= RECORDS FOR THIS TASK =
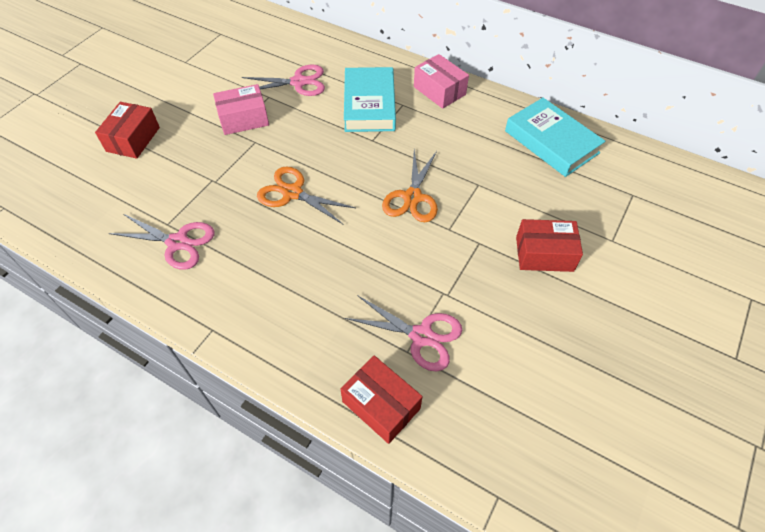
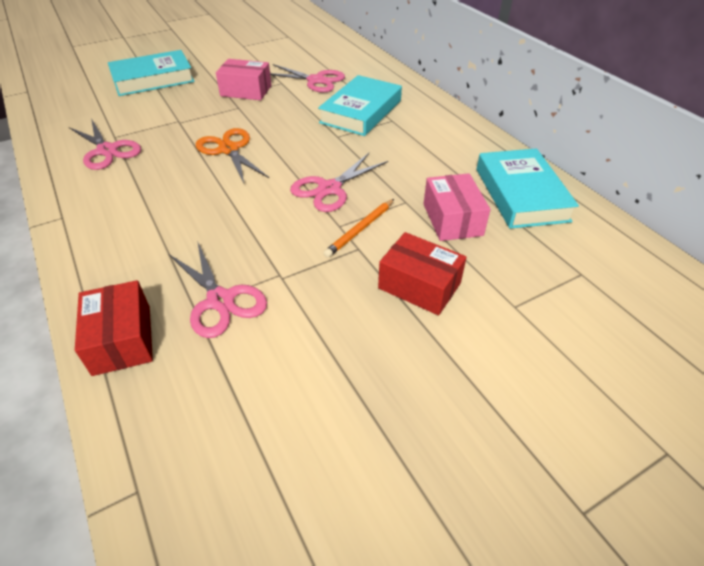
camera: 30 degrees right, 10 degrees down
red box [95,102,160,159] -> turquoise book [108,50,195,96]
orange scissors [382,150,438,222] -> pink scissors [290,153,388,212]
pink box [414,54,469,109] -> pink box moved to [424,173,490,241]
none -> orange pencil [324,199,394,258]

= TO DO =
Report how many lines of the records above contain the word "pink", and give only that number.

= REPLY =
2